### TASK OBJECTIVE
Repeat the data exactly as given below, dropping every picture.

### DATA
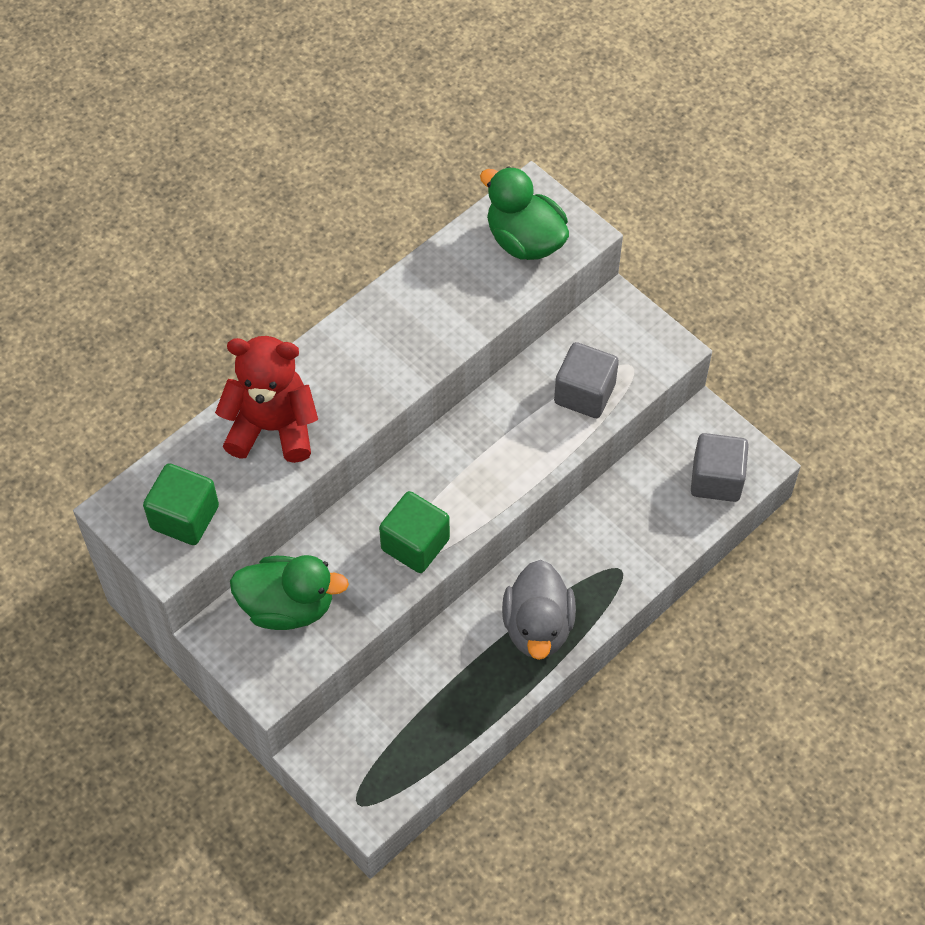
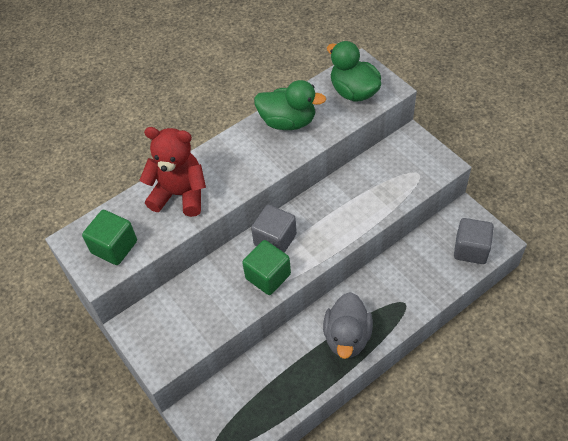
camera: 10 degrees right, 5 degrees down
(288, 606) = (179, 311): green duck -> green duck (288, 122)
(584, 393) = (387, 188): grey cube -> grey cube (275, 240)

### REPLY
camera: 10 degrees right, 5 degrees down
(288, 606) = (179, 311): green duck -> green duck (288, 122)
(584, 393) = (387, 188): grey cube -> grey cube (275, 240)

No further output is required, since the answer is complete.